Instructions to follow: Without the pictures, copy all of the data exactly.

Data listing:
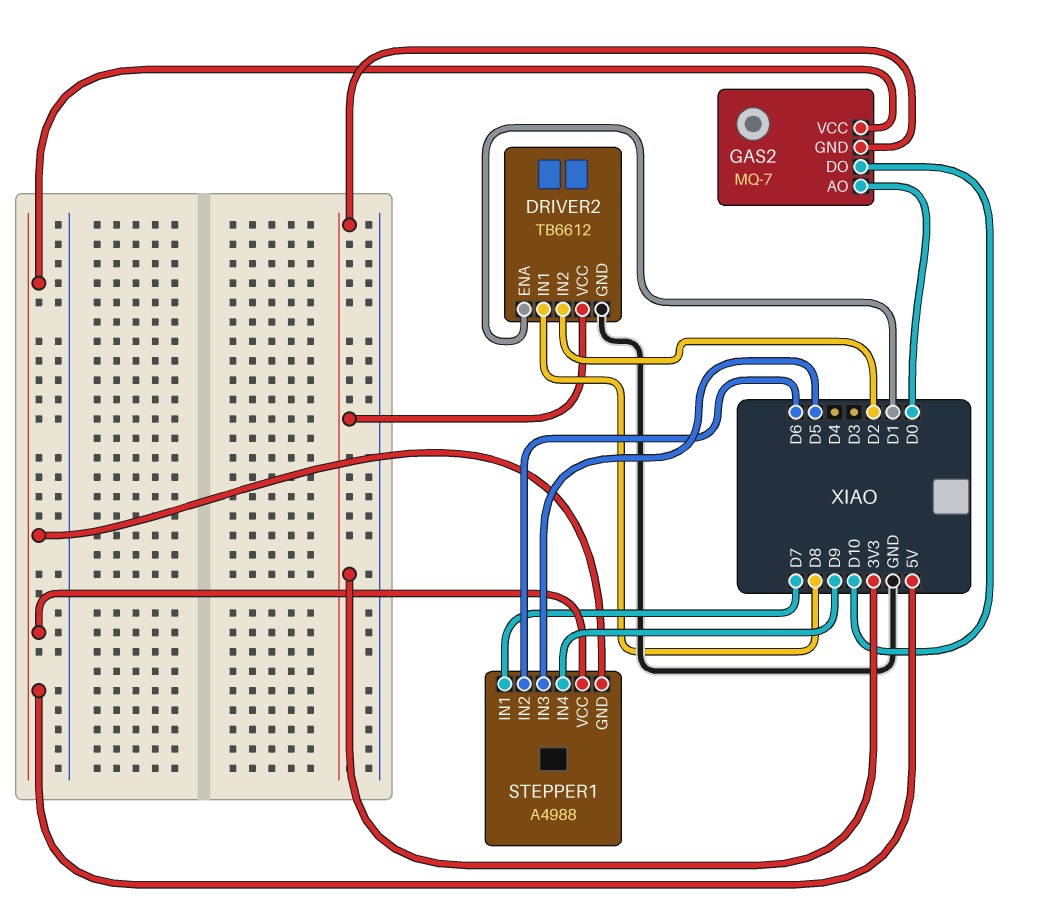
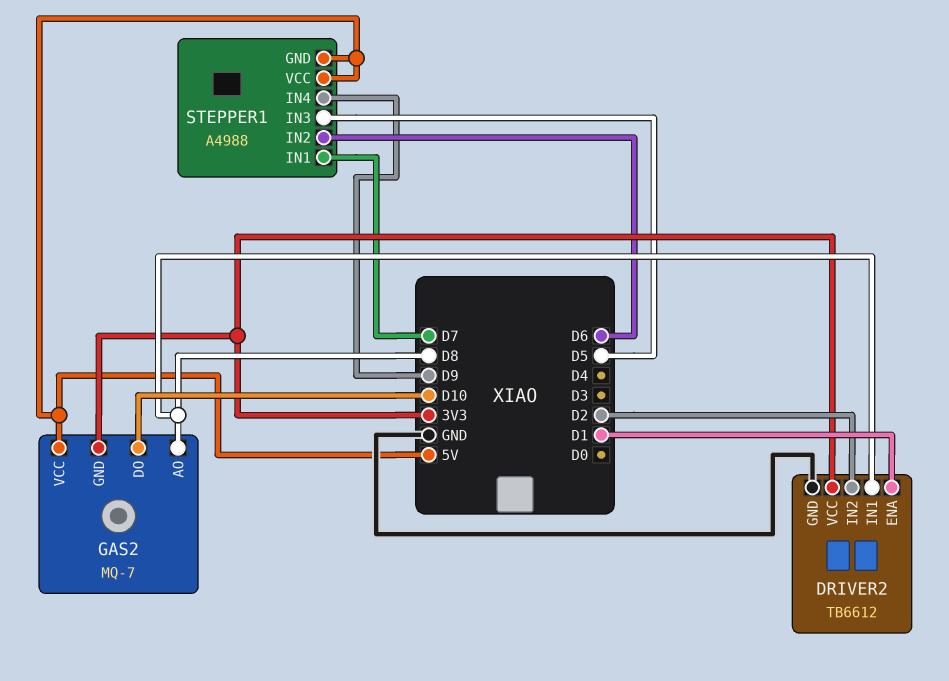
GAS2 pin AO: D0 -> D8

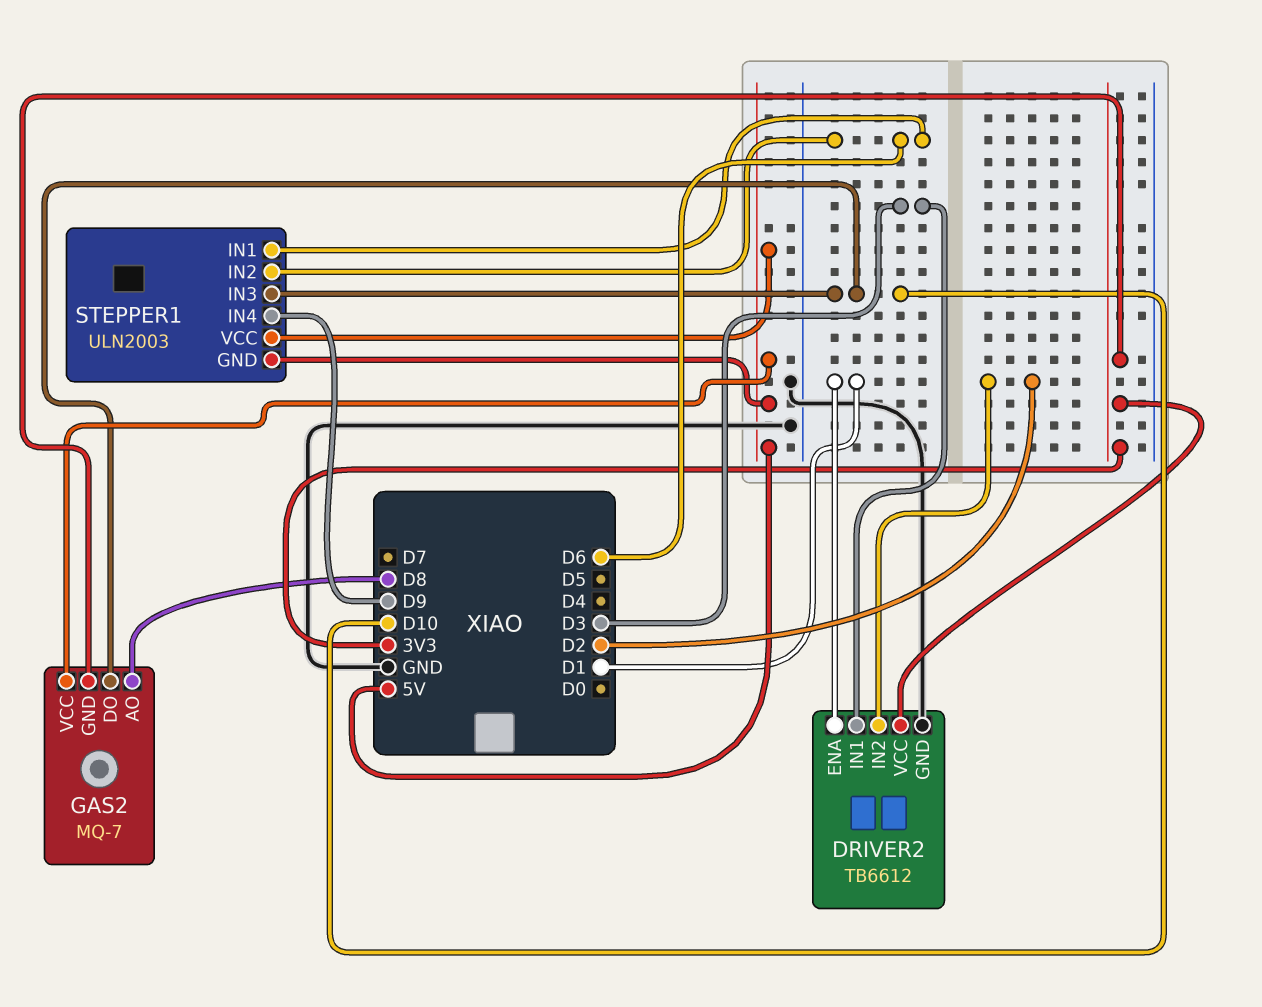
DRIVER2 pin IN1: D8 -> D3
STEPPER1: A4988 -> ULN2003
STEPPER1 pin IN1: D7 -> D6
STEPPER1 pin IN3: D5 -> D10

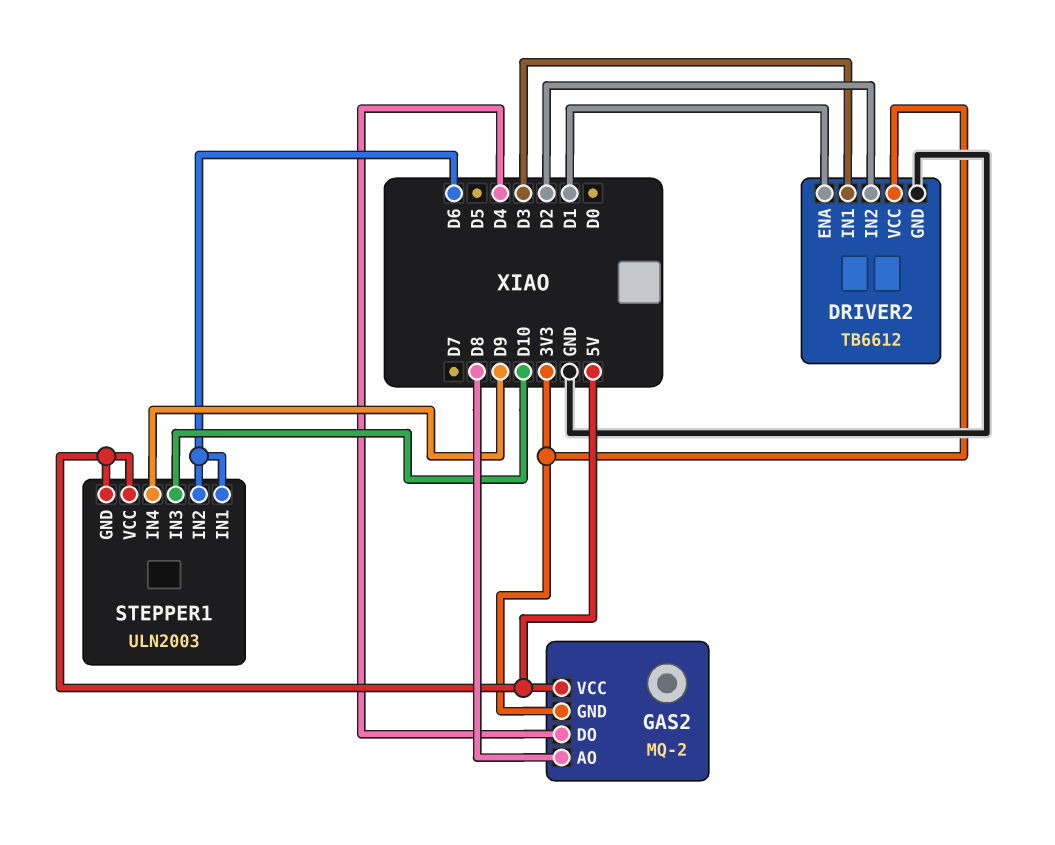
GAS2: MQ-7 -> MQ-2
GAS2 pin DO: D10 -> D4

Solution to the problem:
GAS2 pin AO: D0 -> D8

DRIVER2 pin IN1: D8 -> D3
STEPPER1: A4988 -> ULN2003
STEPPER1 pin IN1: D7 -> D6
STEPPER1 pin IN3: D5 -> D10

GAS2: MQ-7 -> MQ-2
GAS2 pin DO: D10 -> D4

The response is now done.